(Material provided)

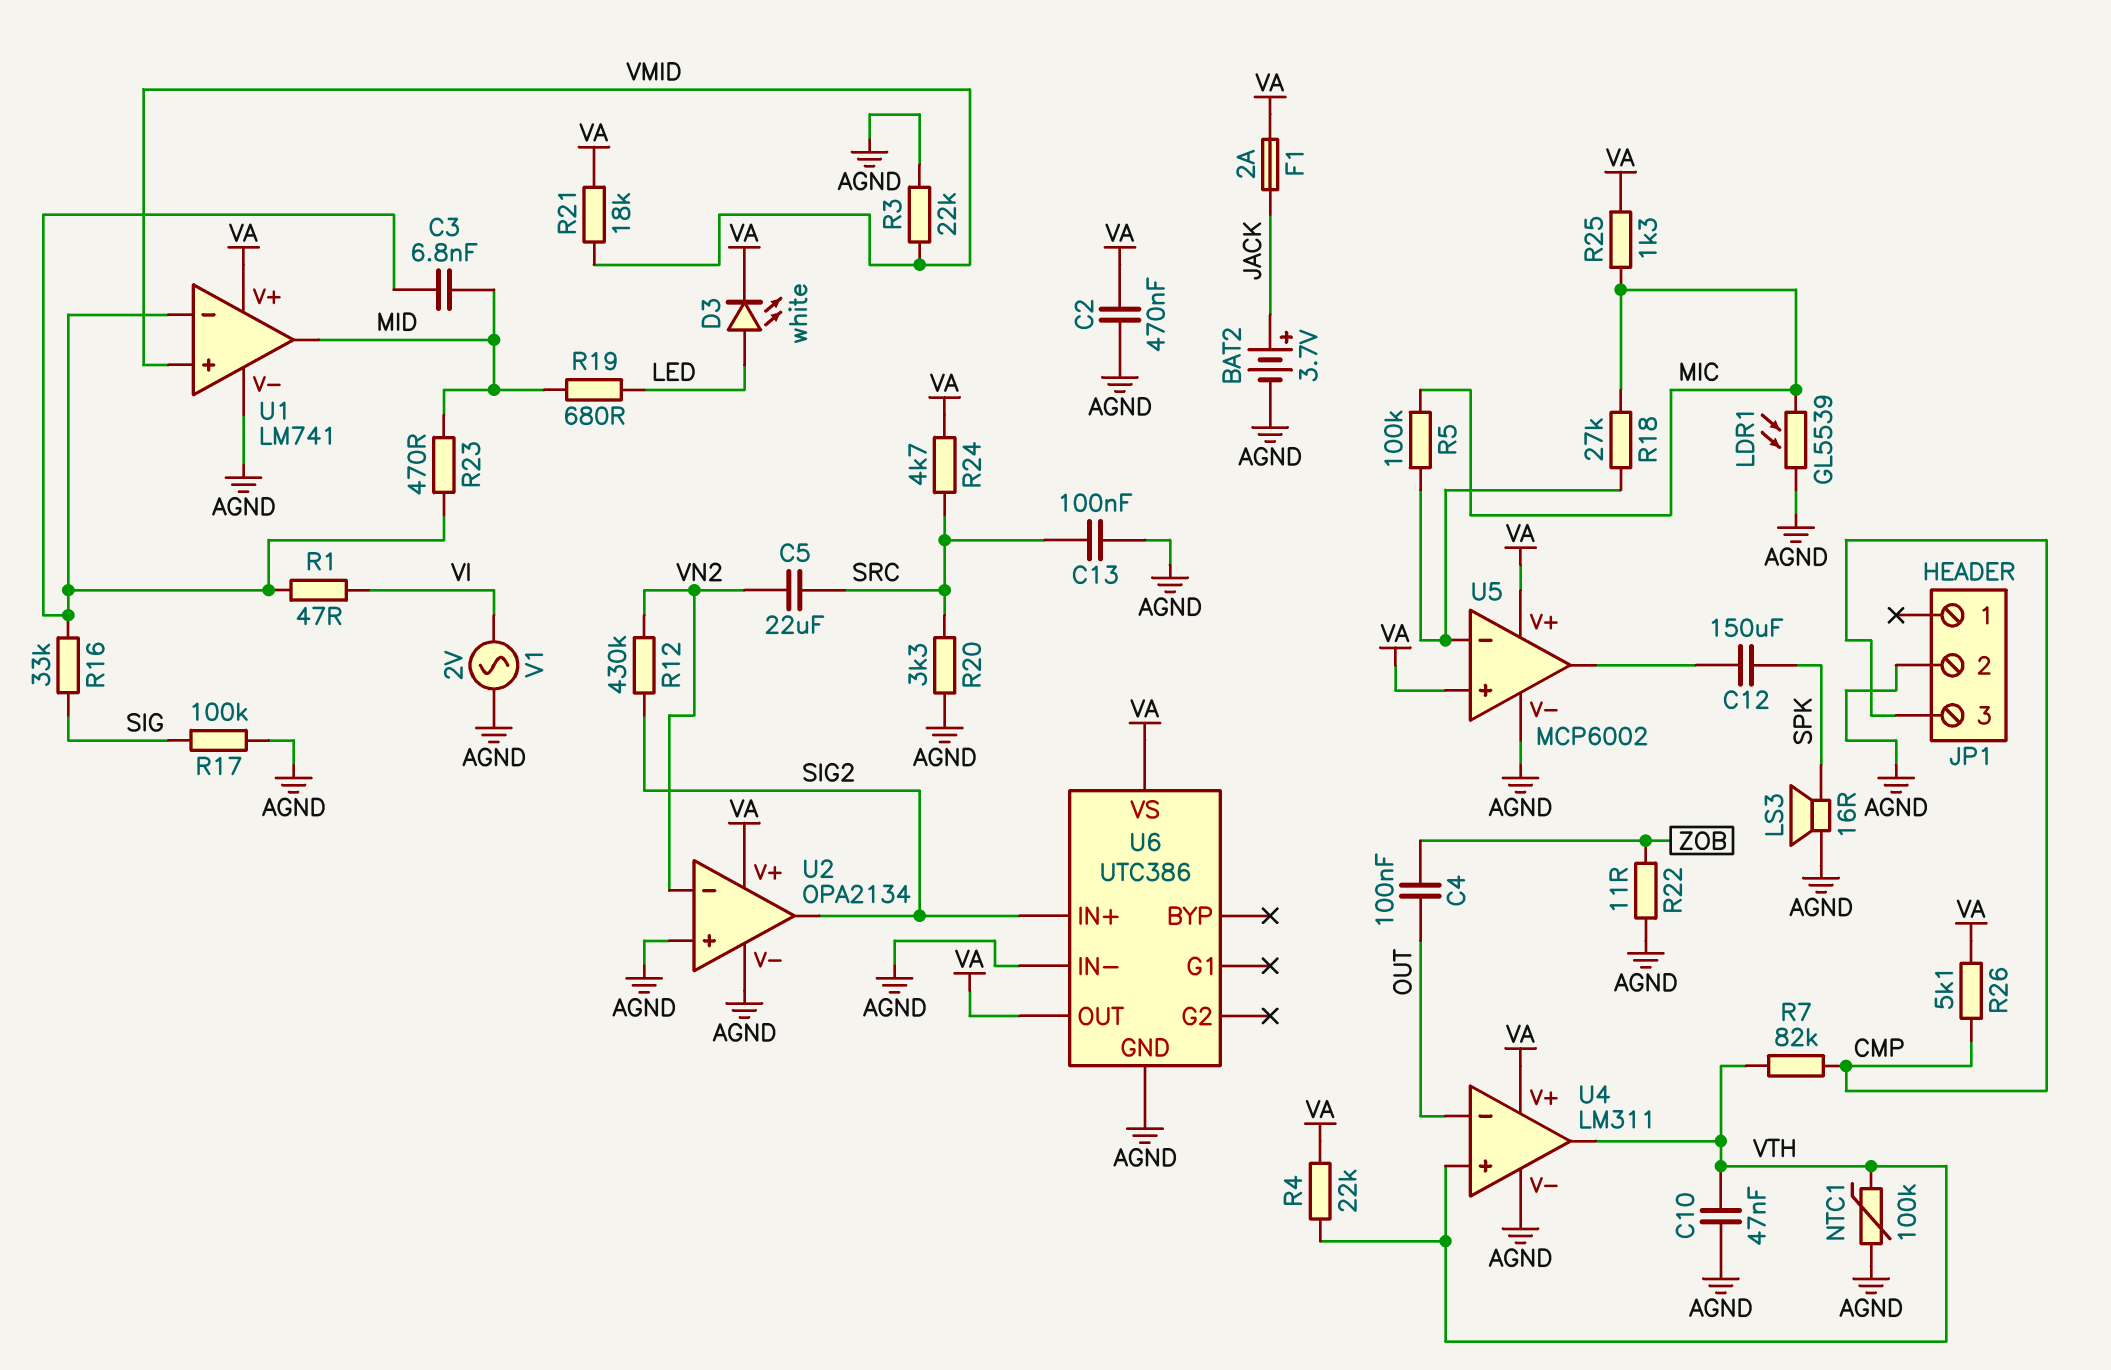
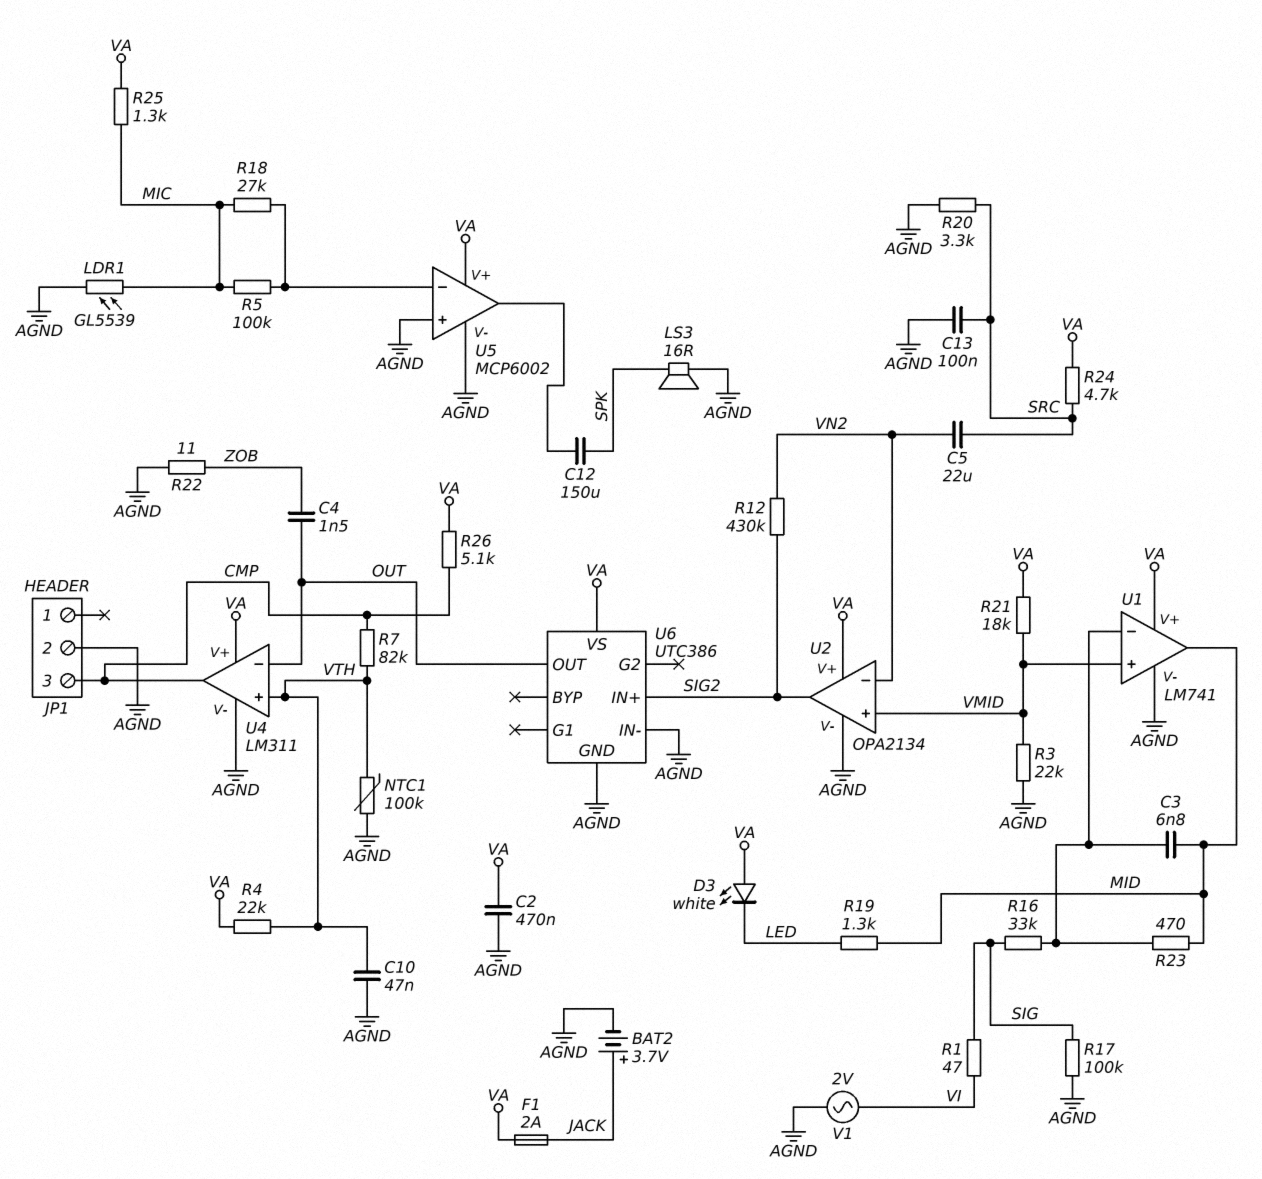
C4: 100nF (OUT, ZOB) -> 1.5nF (OUT, ZOB)
D3: LED white (A LED, K VA) -> LED white (A VA, K LED)
R1: 47 (U1/in-, VI) -> 47 (SIG, VI)
R19: 680 (LED, MID) -> 1.3k (LED, MID)
U2 pin in+: AGND -> VMID
U4 pin out: VTH -> CMP
U5 pin in+: VA -> AGND
U6 pin OUT: VA -> OUT

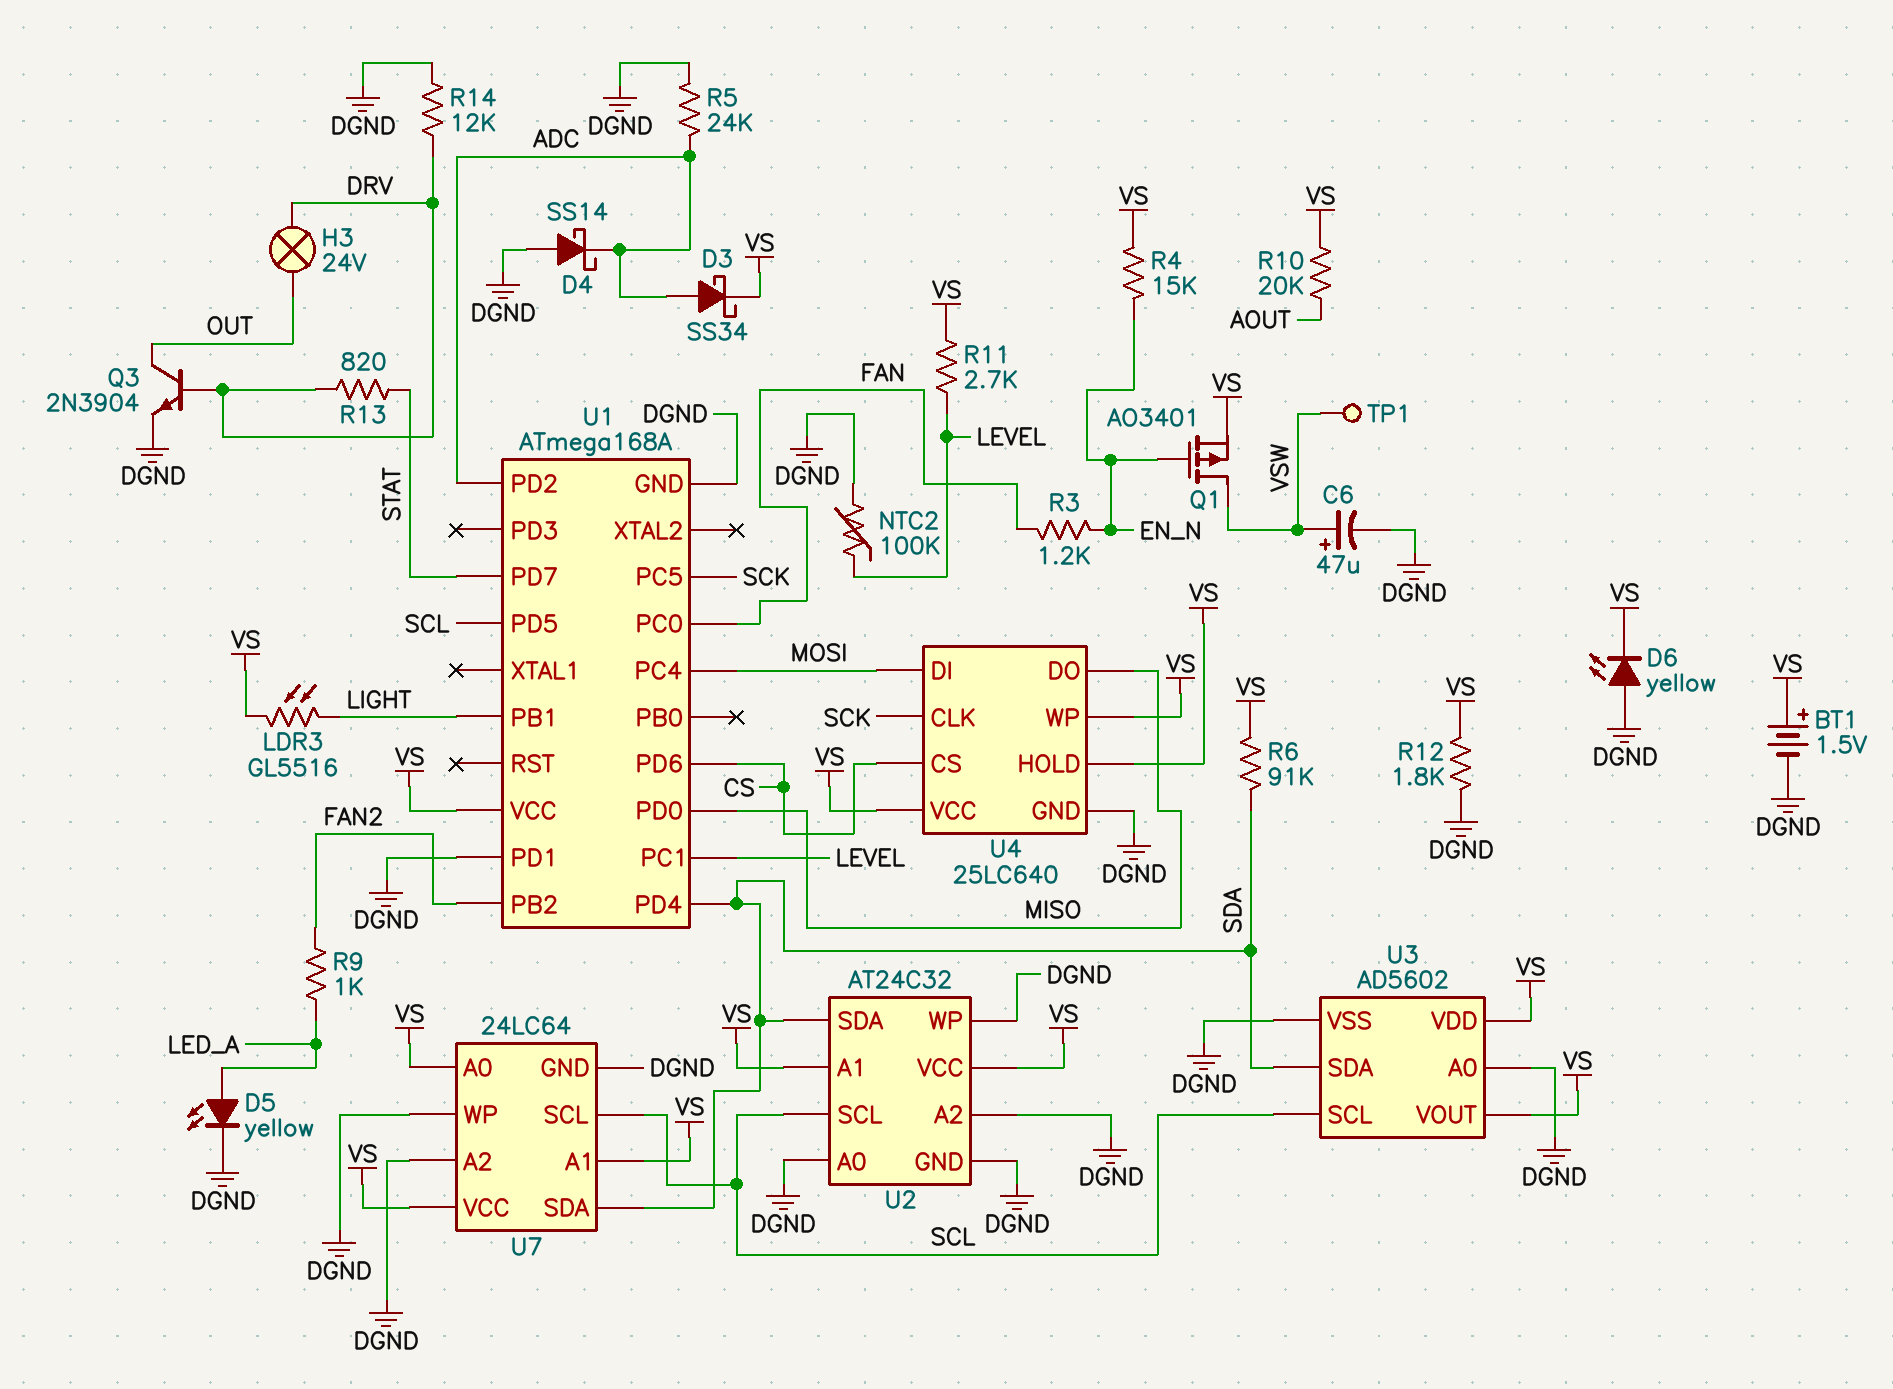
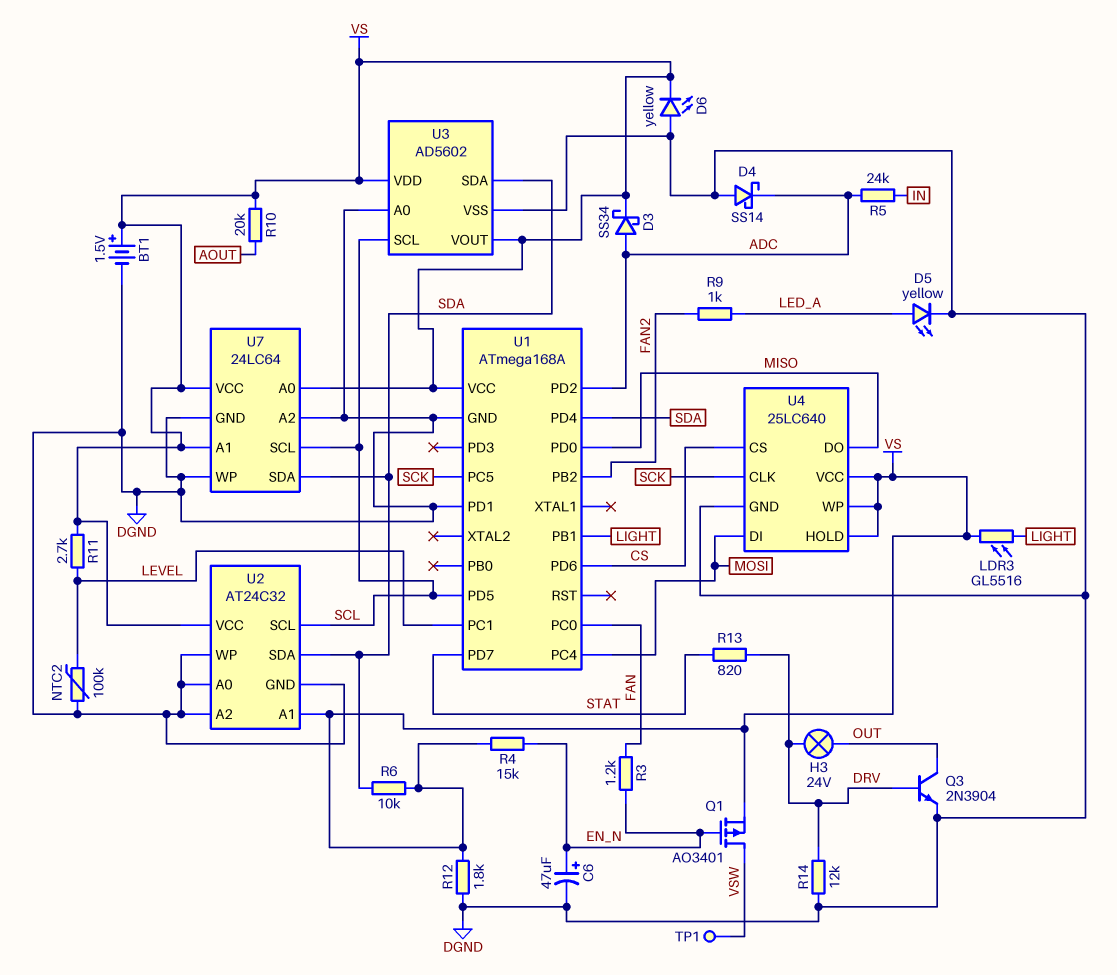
C6: 47uF (plus VSW, minus DGND) -> 47uF (plus EN_N, minus DGND)
R5: 24k (ADC, DGND) -> 24k (ADC, IN)
R6: 91k (SDA, VS) -> 10k (SDA, VS)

(End Material provided)

What you should do.
Return each line from the records that includes the word "DGND".

Your solution.
C6: 47uF (plus VSW, minus DGND) -> 47uF (plus EN_N, minus DGND)
R5: 24k (ADC, DGND) -> 24k (ADC, IN)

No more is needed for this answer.